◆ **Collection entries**
Segment Open

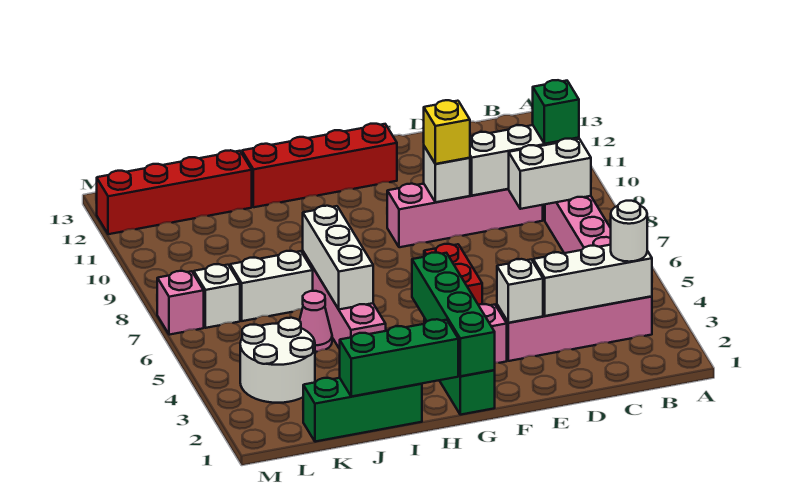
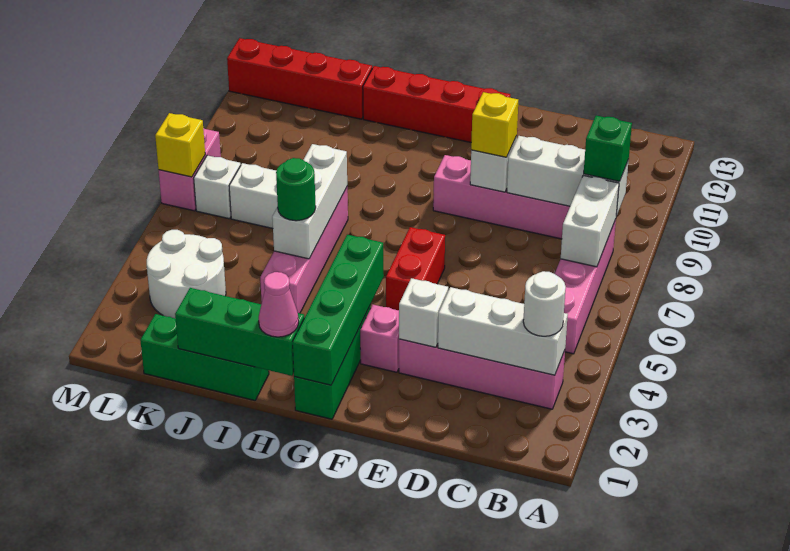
white brick B8:C8 level 2 -> white brick B7:B8 level 2
none -> green round brick I5 level 3
pink cone J5 level 1 -> pink cone H1 level 3
pink brick M7 level 1 -> pink brick M7:M8 level 1
none -> yellow brick M7 level 2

Segment Closed

◆ **EXERCISE AIM**
Drop the images; copy every entry above exactly.

◆ **ANSWER**
white brick B8:C8 level 2 -> white brick B7:B8 level 2
none -> green round brick I5 level 3
pink cone J5 level 1 -> pink cone H1 level 3
pink brick M7 level 1 -> pink brick M7:M8 level 1
none -> yellow brick M7 level 2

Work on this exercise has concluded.